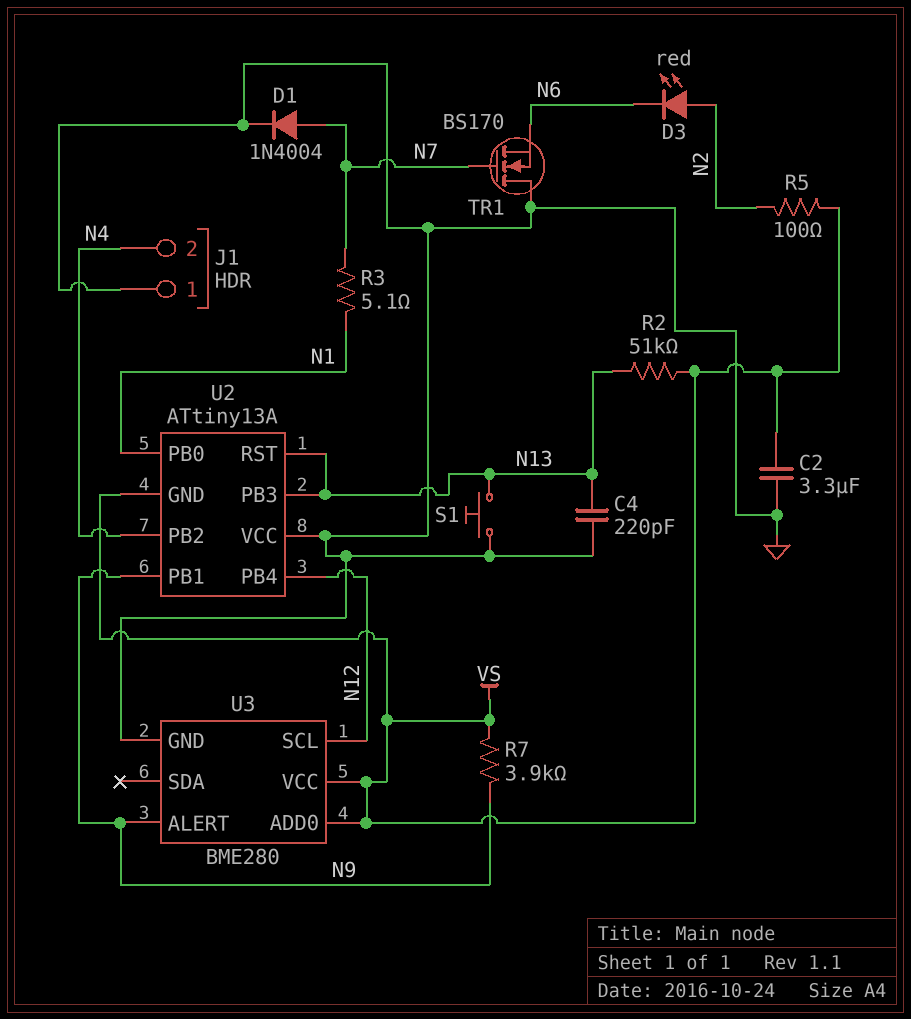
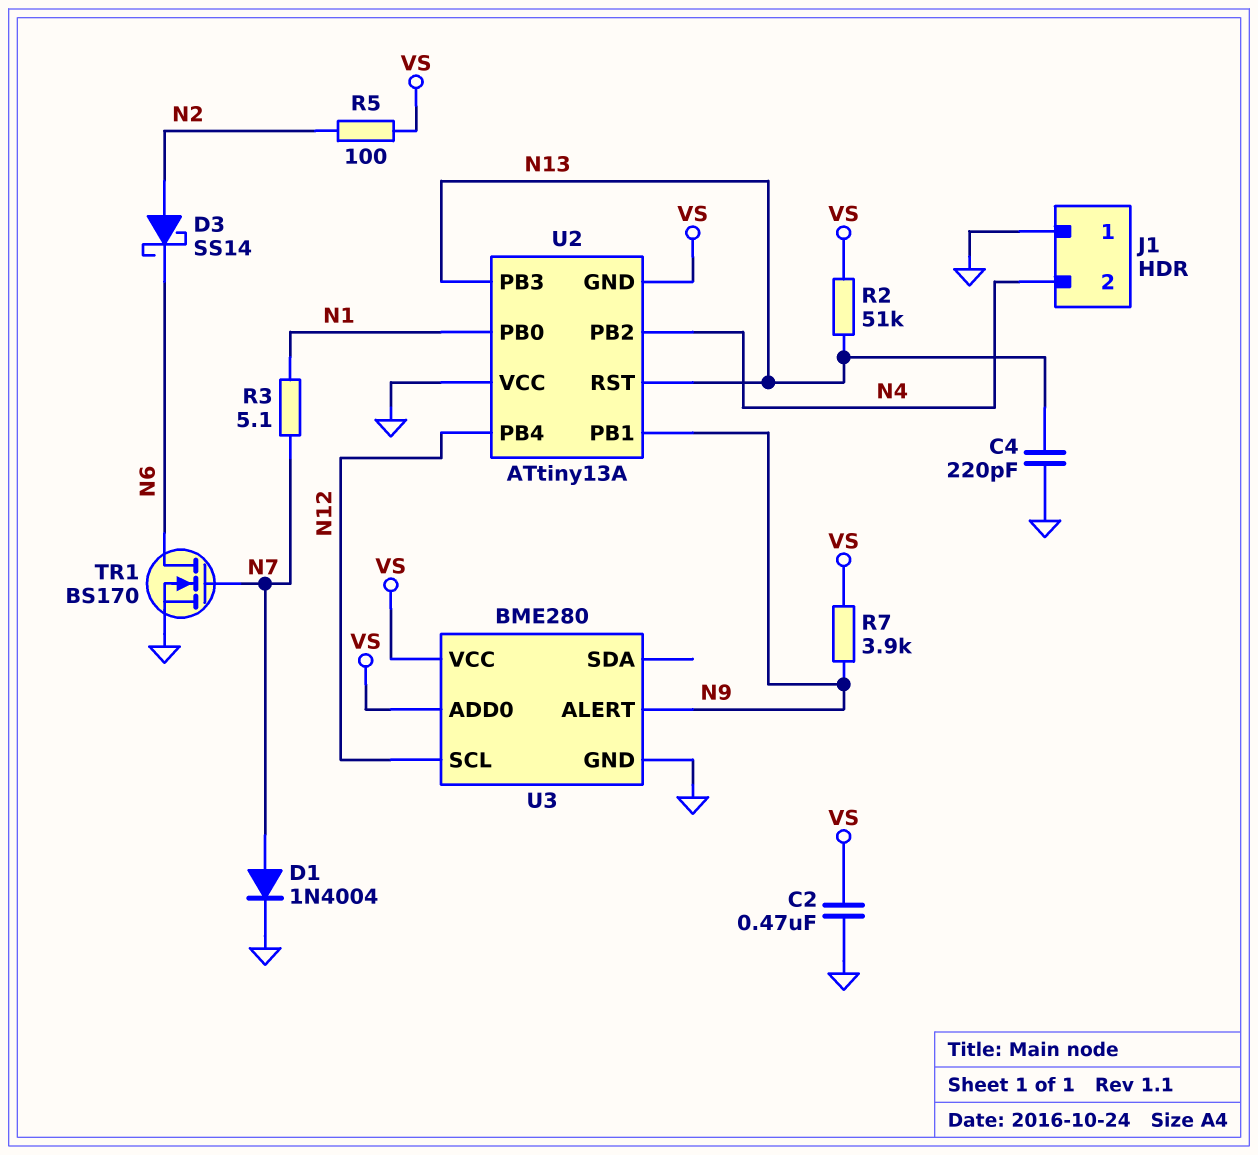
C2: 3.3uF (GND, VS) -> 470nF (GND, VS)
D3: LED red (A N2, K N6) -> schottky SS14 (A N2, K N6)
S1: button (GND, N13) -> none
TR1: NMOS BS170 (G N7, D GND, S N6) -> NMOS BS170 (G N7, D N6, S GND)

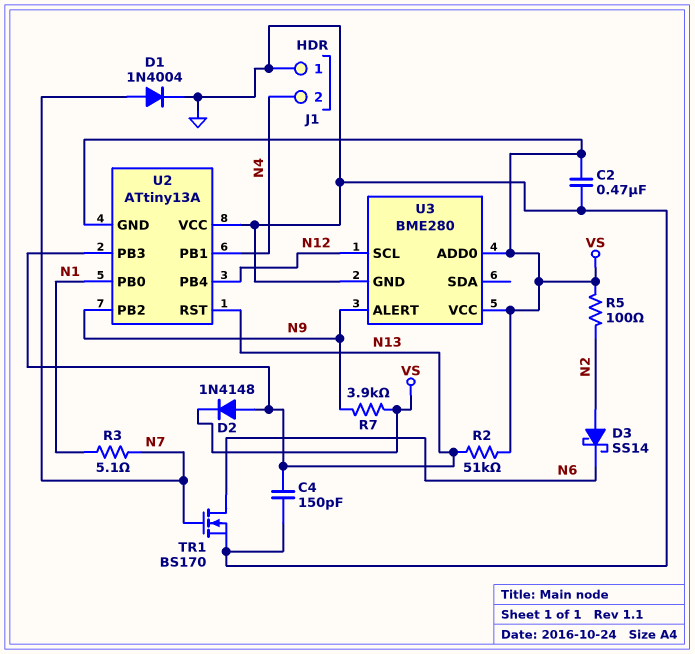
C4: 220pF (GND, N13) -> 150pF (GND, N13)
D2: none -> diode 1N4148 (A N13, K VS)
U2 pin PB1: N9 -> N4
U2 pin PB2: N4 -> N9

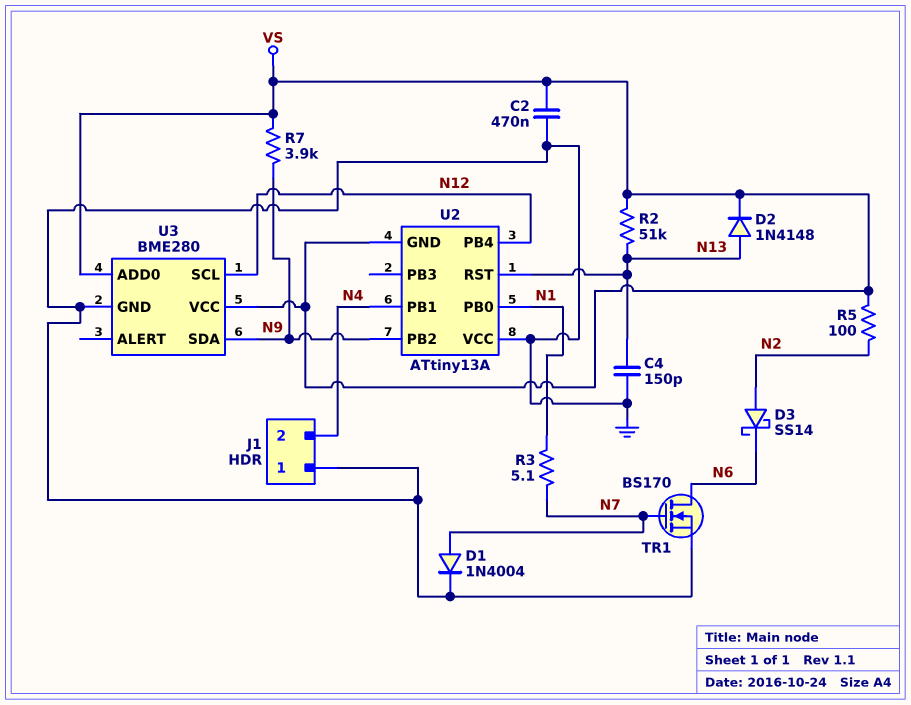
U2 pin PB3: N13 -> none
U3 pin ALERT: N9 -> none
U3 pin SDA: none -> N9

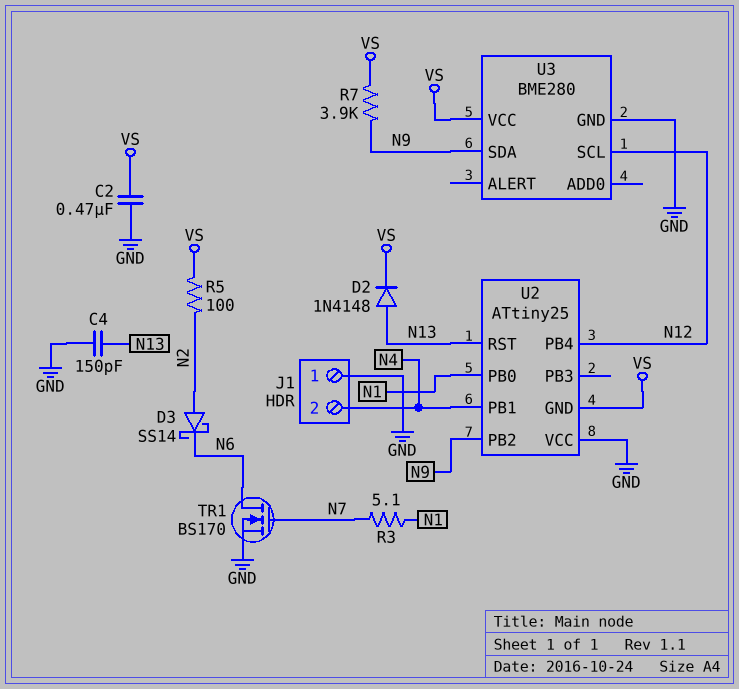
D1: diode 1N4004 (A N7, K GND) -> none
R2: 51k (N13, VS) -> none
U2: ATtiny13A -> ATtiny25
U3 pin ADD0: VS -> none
==
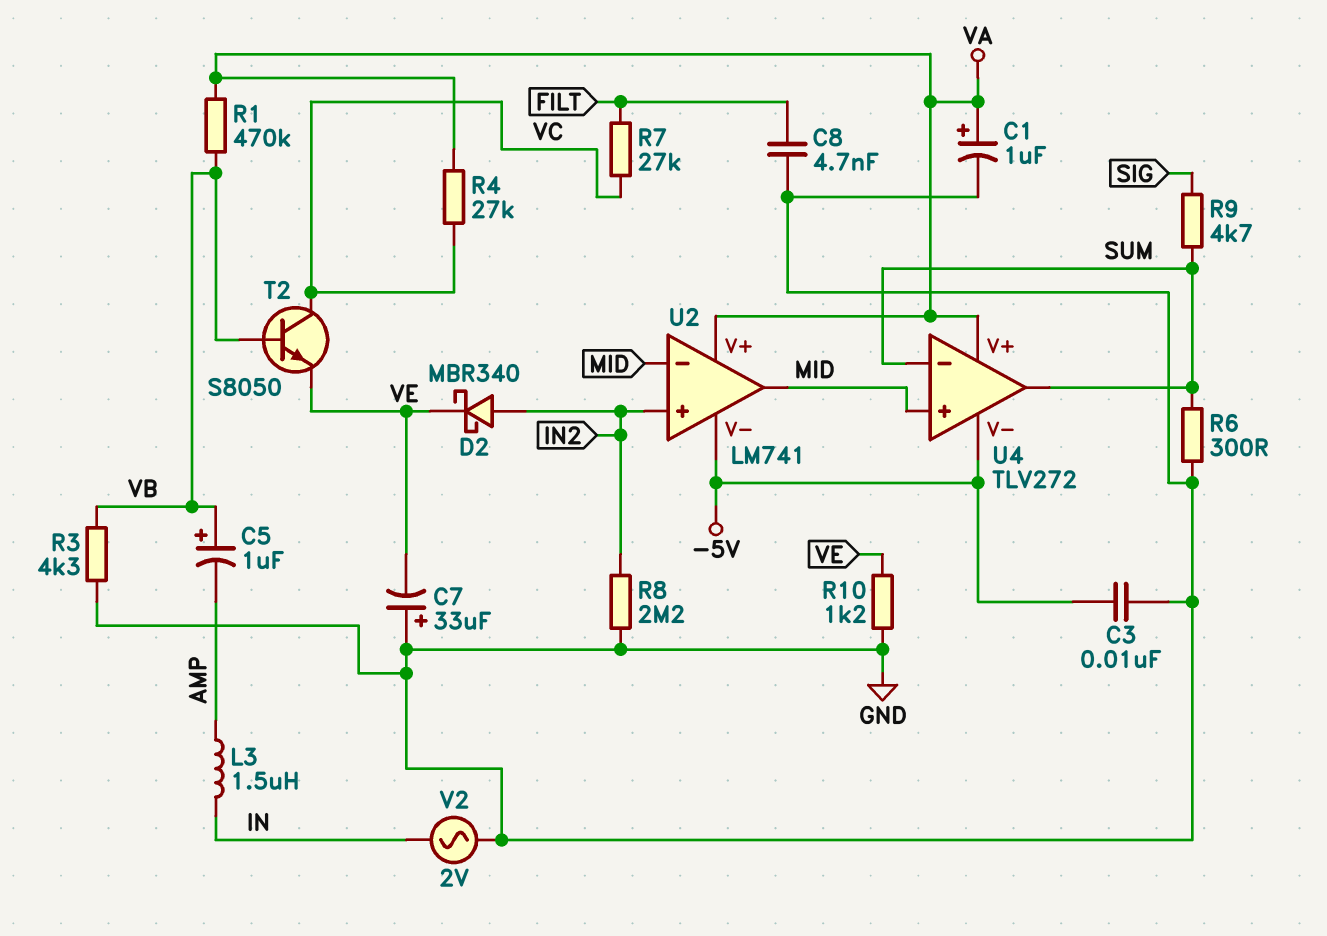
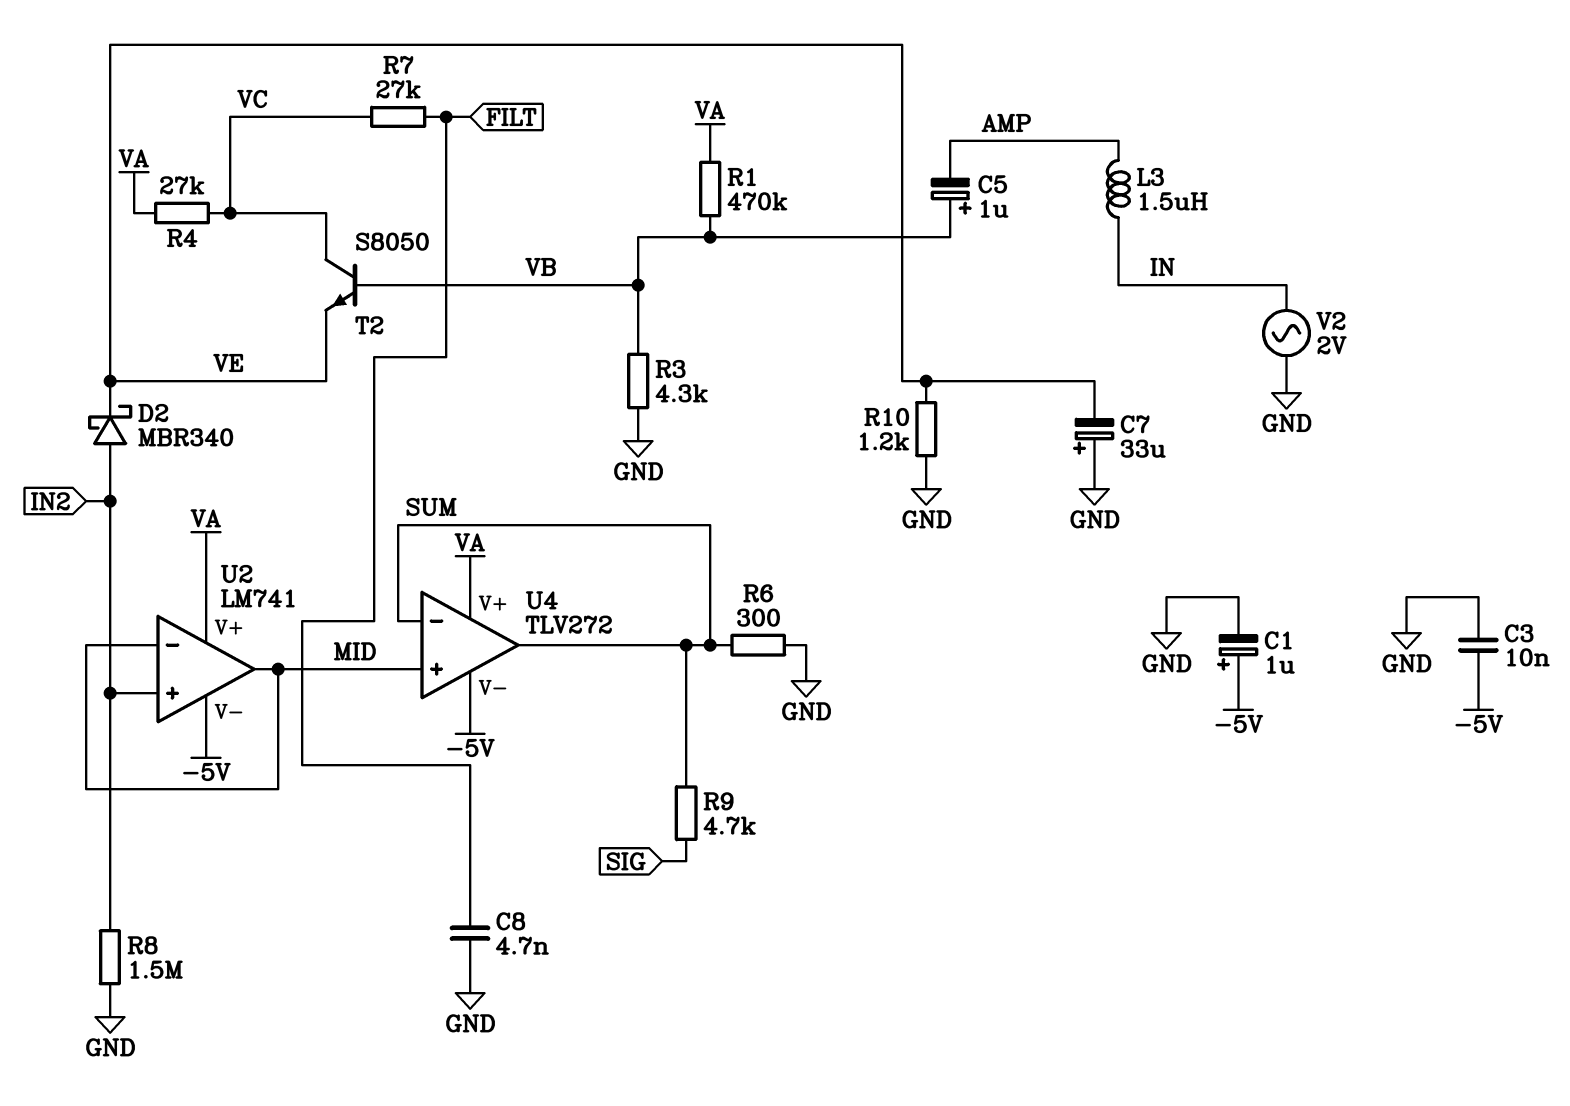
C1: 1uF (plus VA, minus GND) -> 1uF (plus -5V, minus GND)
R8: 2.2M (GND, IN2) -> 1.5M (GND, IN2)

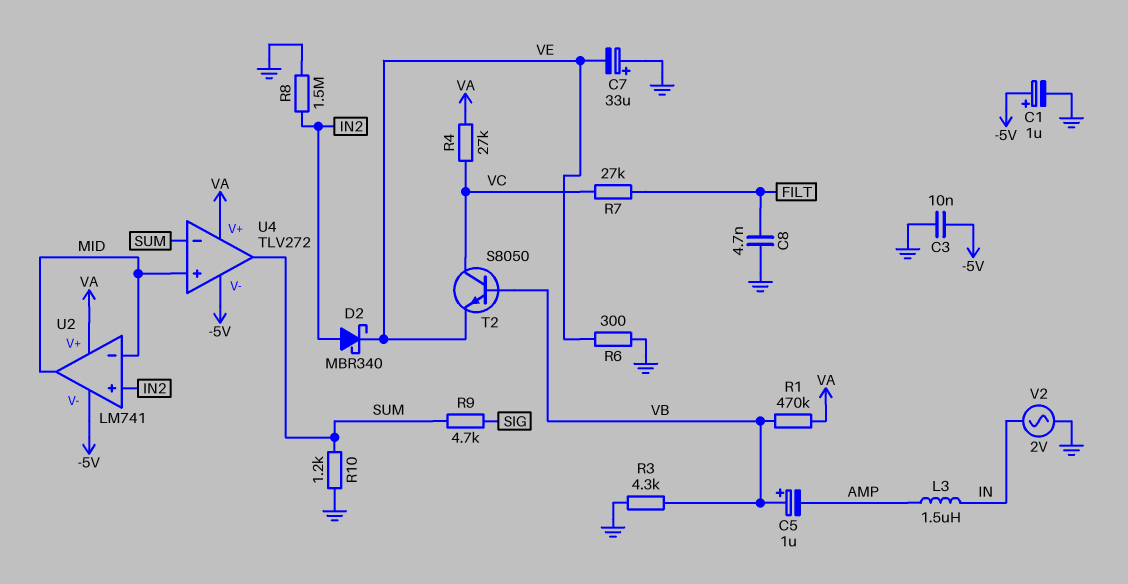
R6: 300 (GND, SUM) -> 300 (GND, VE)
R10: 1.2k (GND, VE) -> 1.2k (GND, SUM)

§ **What to work on**:
State how many lines in the listing above contain "diode". Nothing else is needed.

§ **Task solution**:
2